Images do not belong in the copy. Set down all the entries exactly.

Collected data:
↓
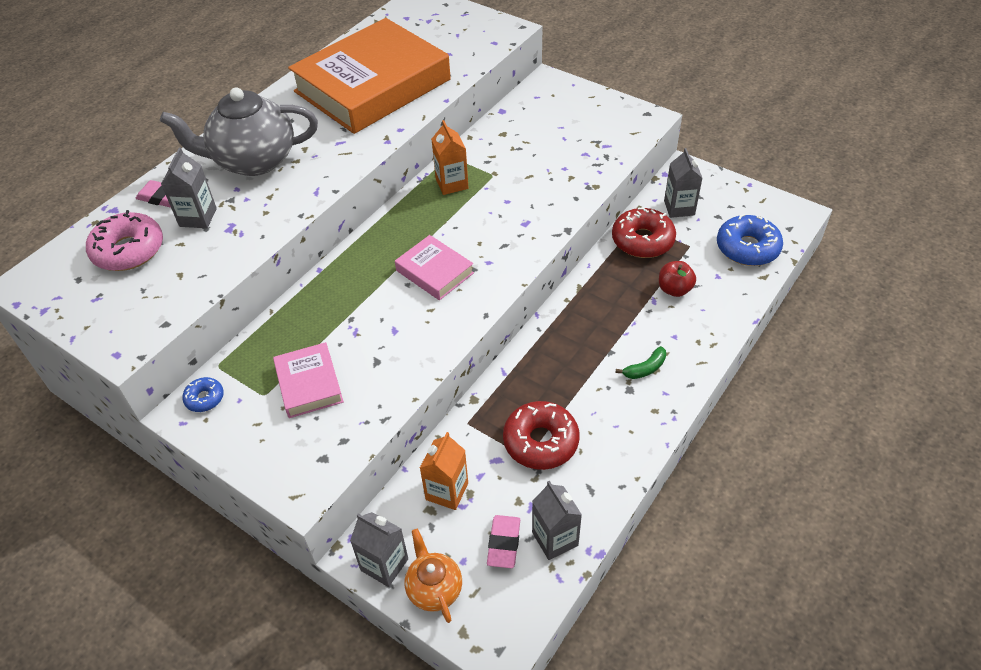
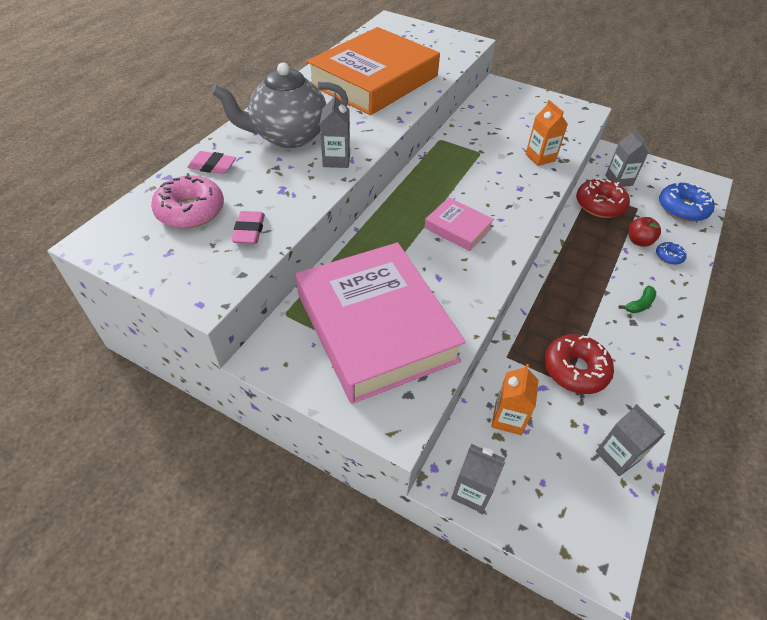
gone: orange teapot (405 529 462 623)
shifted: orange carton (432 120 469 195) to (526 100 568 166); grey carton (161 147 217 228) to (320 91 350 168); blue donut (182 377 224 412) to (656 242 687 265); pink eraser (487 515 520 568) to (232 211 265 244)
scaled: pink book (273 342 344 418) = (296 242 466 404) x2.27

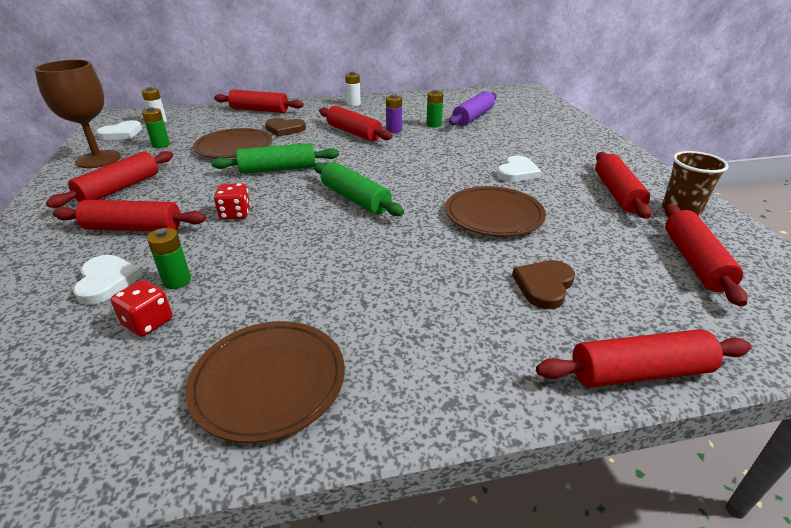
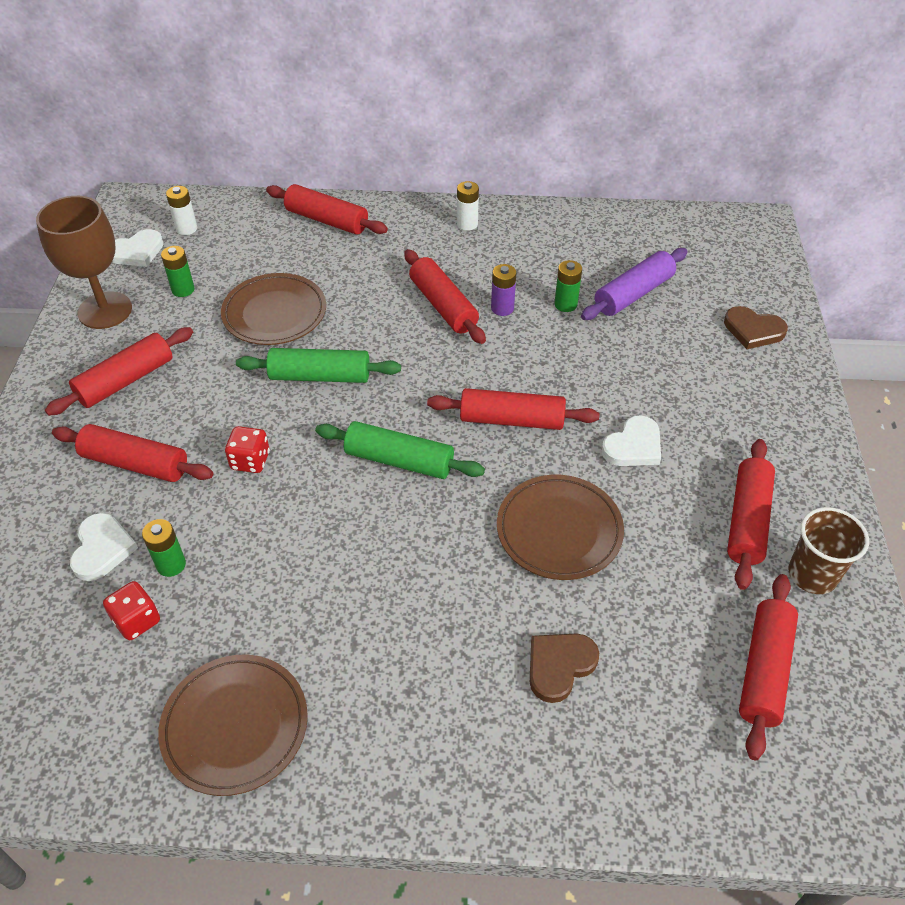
shifted: brown heart (265 118 306 137) to (724 306 788 349); red rolling pin (536 329 752 388) to (427 388 600 430)
rotated: green rolling pin (313 162 404 216) = (315 421 485 479) 45 degrees counterclockwise

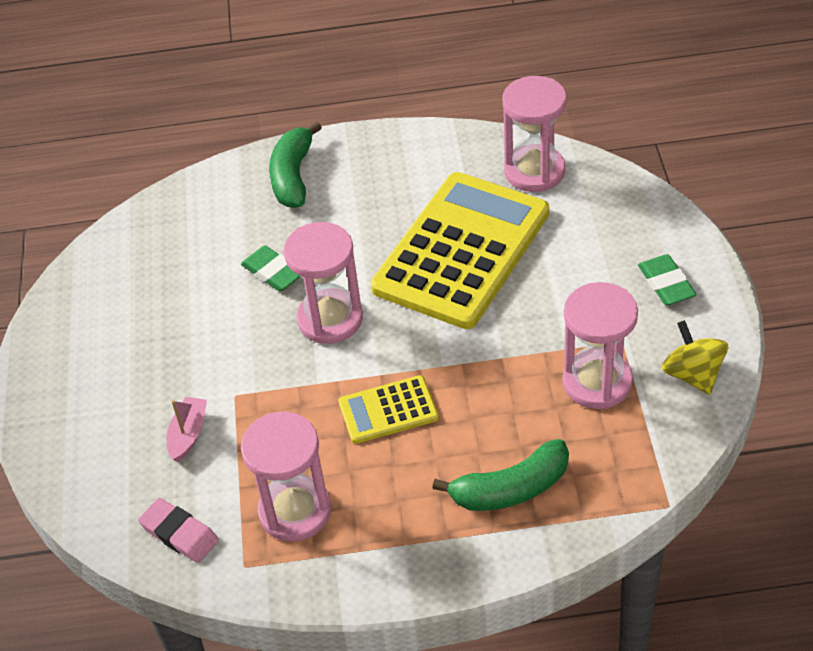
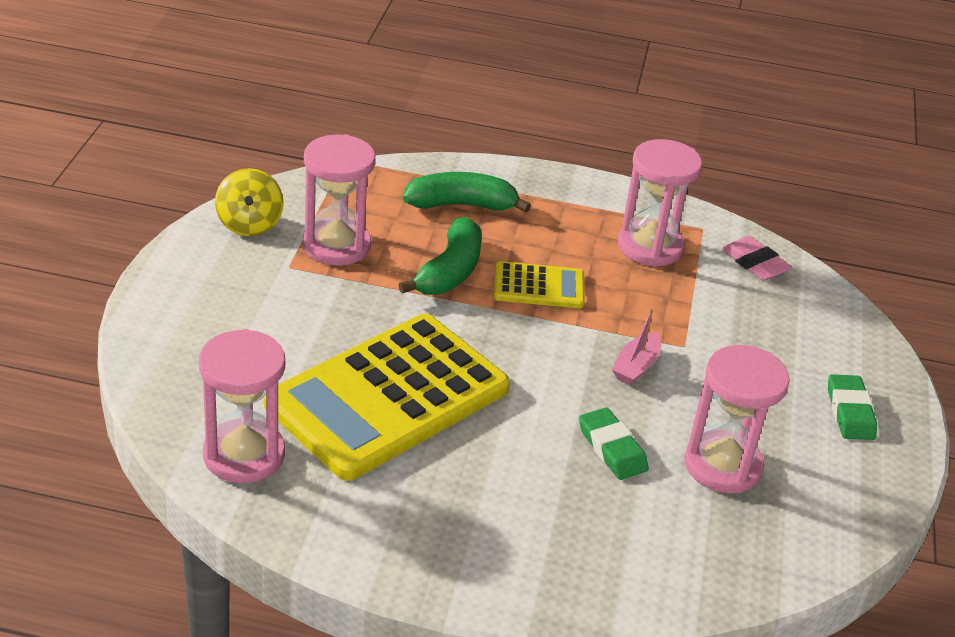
shifted: green banana (269 121 322 208) to (398 216 482 295); pink hourglass (284 222 363 344) to (684 345 790 493); green eraser (638 254 697 305) to (828 374 877 440); pink boat (167 397 207 462) to (612 308 661 385)

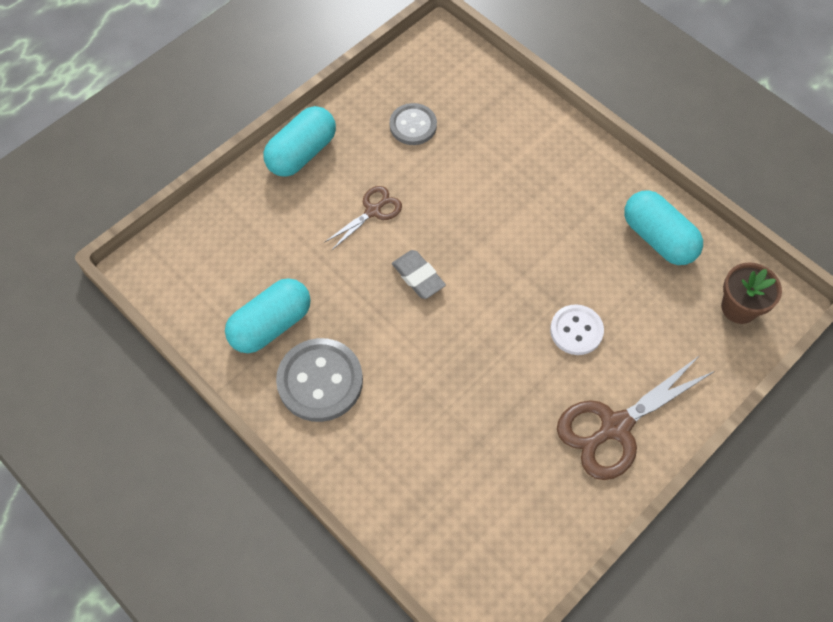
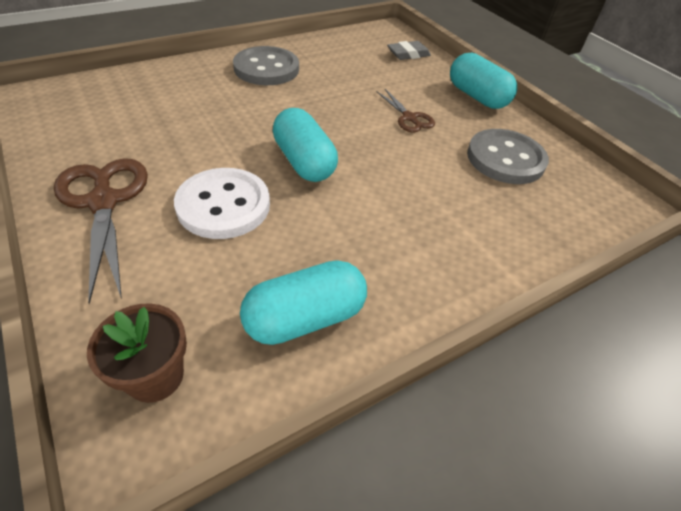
shifted: grey eraser (392 250 446 299) to (387 41 431 60); turquoise capsule (225 278 311 353) to (273 108 338 182)
scaled: grey button (390 103 437 145) = (467 129 549 184) x1.58; white button (550 304 604 355) = (174 168 270 239) x1.58

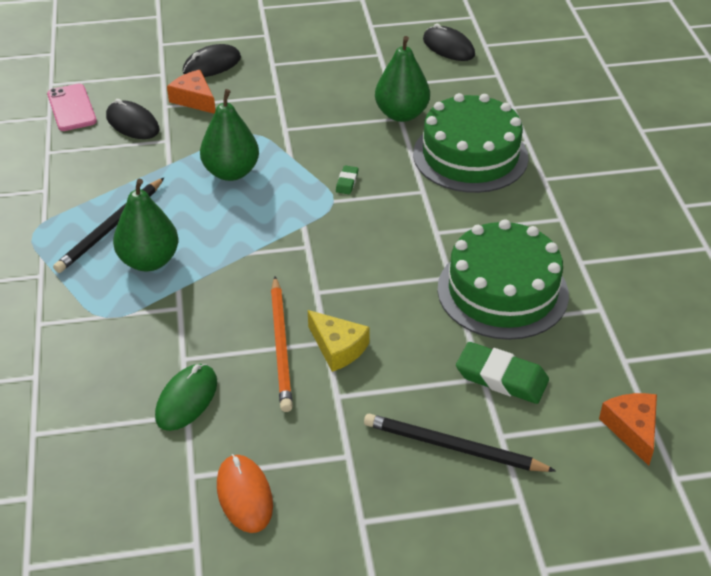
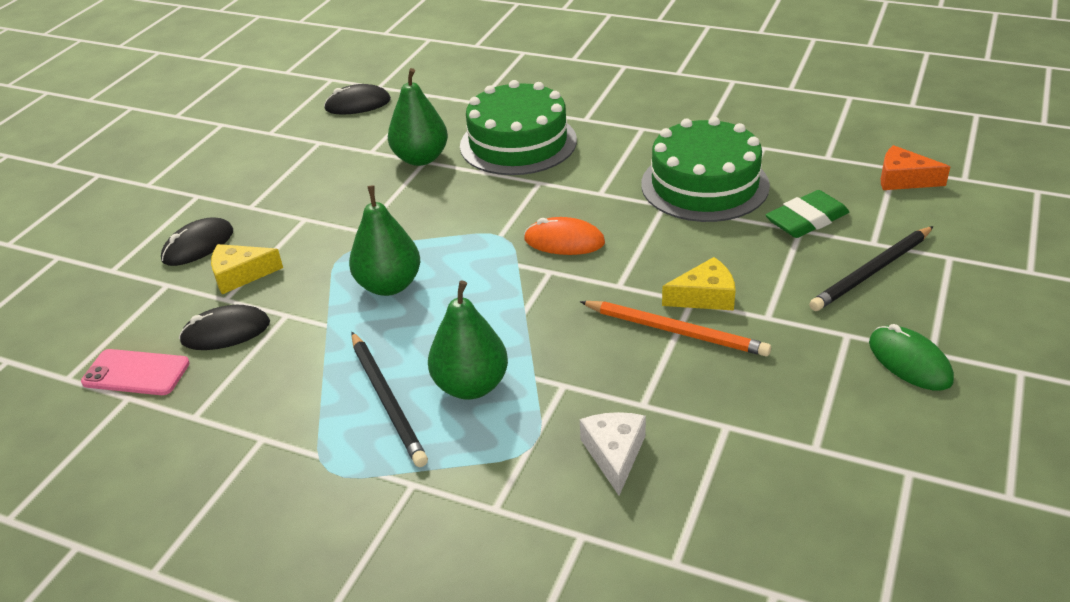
gone: green eraser (336 166 358 194)
new: white cheese (580 412 646 496)
shifted: green mouse (155 364 217 431) to (869 324 954 390); orange mouse (217 454 273 533) to (524 217 605 255)
repainted: orange cheese (167 70 215 114) to yellow cheese (211 244 283 294)
rotated: black mouse (182 44 241 77) = (161 217 233 266) 45 degrees clockwise

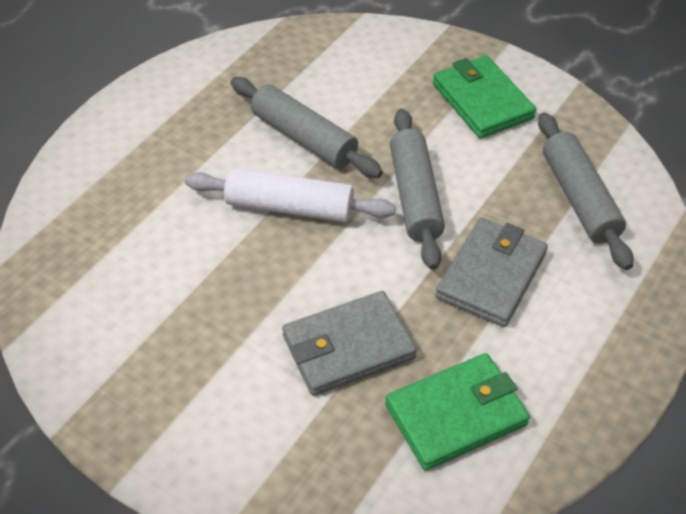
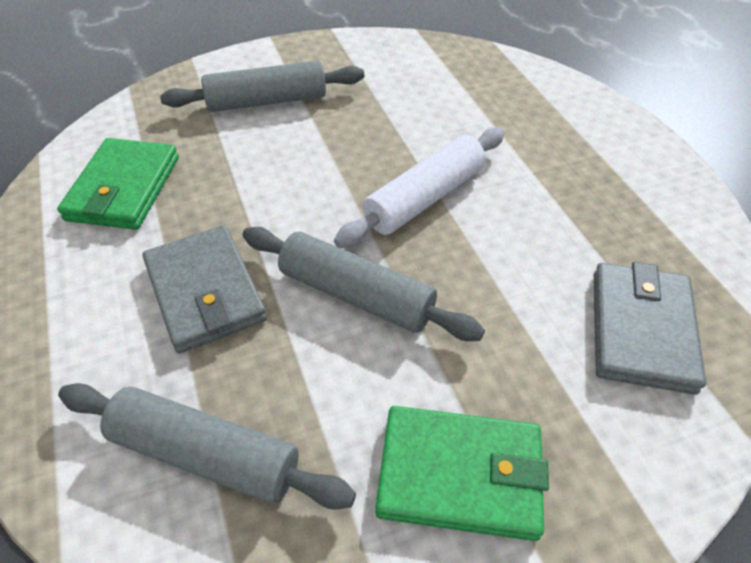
shifted: grey rolling pin (231 77 383 178) to (160 61 364 112); grey wallet (282 291 417 396) to (594 262 706 395)

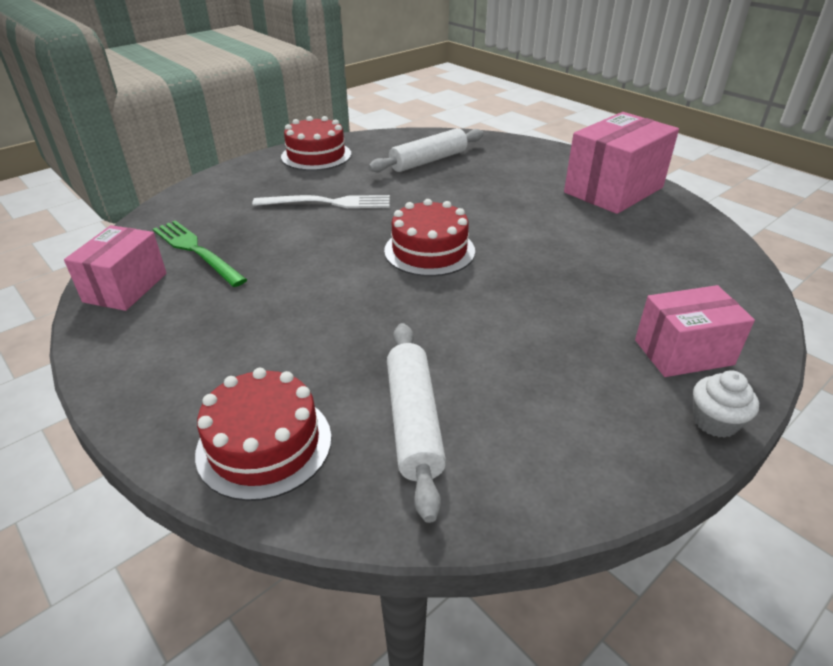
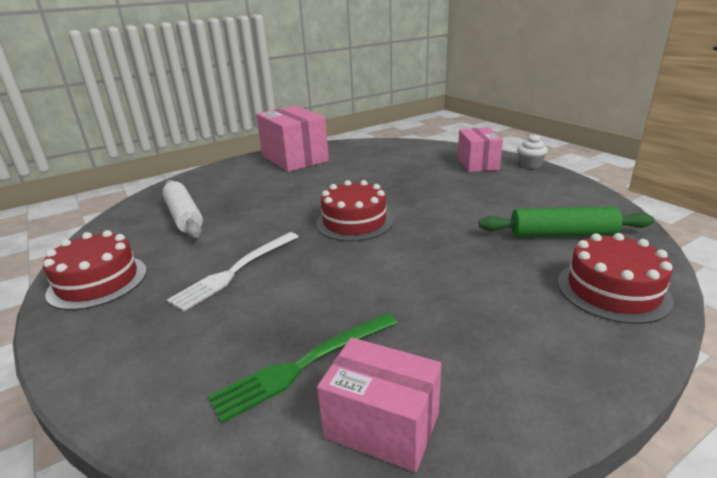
repainted: white rolling pin (387 323 446 523) to green rolling pin (479 207 654 237)
rotated: white fork (252 195 390 208) = (167 232 298 312) 150 degrees counterclockwise

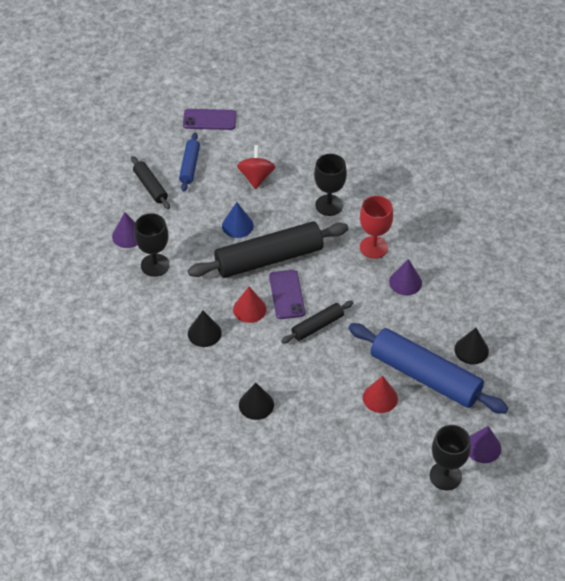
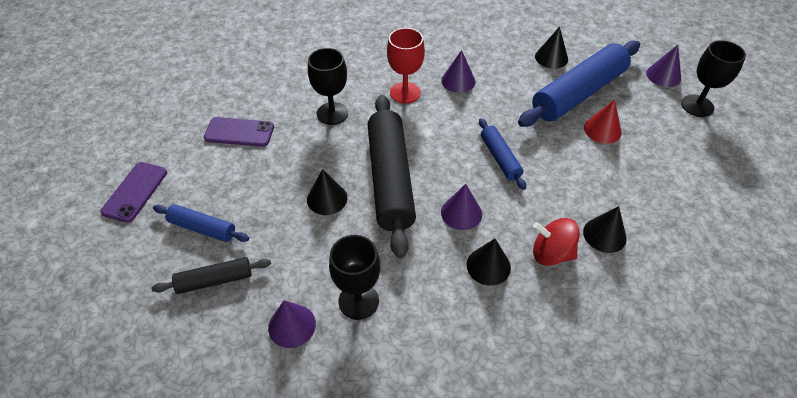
shifted: red spinning top (237 145 275 189) to (533 218 580 266); purple phone (269 270 305 319) to (204 117 274 147)
repainted: blue cone (222 202 254 238) to black cone (307 169 347 215); red cone (233 287 266 323) to purple cone (441 184 482 230); black rolling pin (281 301 353 343) to blue rolling pin (479 118 526 190)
↑
Result below ::
gone: orange teapot (405 529 462 623)
shifted: orange carton (432 120 469 195) to (526 100 568 166); grey carton (161 147 217 228) to (320 91 350 168); blue donut (182 377 224 412) to (656 242 687 265); pink eraser (487 515 520 568) to (232 211 265 244)
scaled: pink book (273 342 344 418) = (296 242 466 404) x2.27

shifted: brown heart (265 118 306 137) to (724 306 788 349); red rolling pin (536 329 752 388) to (427 388 600 430)
rotated: green rolling pin (313 162 404 216) = (315 421 485 479) 45 degrees counterclockwise

shifted: green banana (269 121 322 208) to (398 216 482 295); pink hourglass (284 222 363 344) to (684 345 790 493); green eraser (638 254 697 305) to (828 374 877 440); pink boat (167 397 207 462) to (612 308 661 385)

shifted: grey eraser (392 250 446 299) to (387 41 431 60); turquoise capsule (225 278 311 353) to (273 108 338 182)
scaled: grey button (390 103 437 145) = (467 129 549 184) x1.58; white button (550 304 604 355) = (174 168 270 239) x1.58

gone: green eraser (336 166 358 194)
new: white cheese (580 412 646 496)
shifted: green mouse (155 364 217 431) to (869 324 954 390); orange mouse (217 454 273 533) to (524 217 605 255)
repainted: orange cheese (167 70 215 114) to yellow cheese (211 244 283 294)
rotated: black mouse (182 44 241 77) = (161 217 233 266) 45 degrees clockwise

shifted: grey rolling pin (231 77 383 178) to (160 61 364 112); grey wallet (282 291 417 396) to (594 262 706 395)

repainted: white rolling pin (387 323 446 523) to green rolling pin (479 207 654 237)
rotated: white fork (252 195 390 208) = (167 232 298 312) 150 degrees counterclockwise

shifted: red spinning top (237 145 275 189) to (533 218 580 266); purple phone (269 270 305 319) to (204 117 274 147)
repainted: blue cone (222 202 254 238) to black cone (307 169 347 215); red cone (233 287 266 323) to purple cone (441 184 482 230); black rolling pin (281 301 353 343) to blue rolling pin (479 118 526 190)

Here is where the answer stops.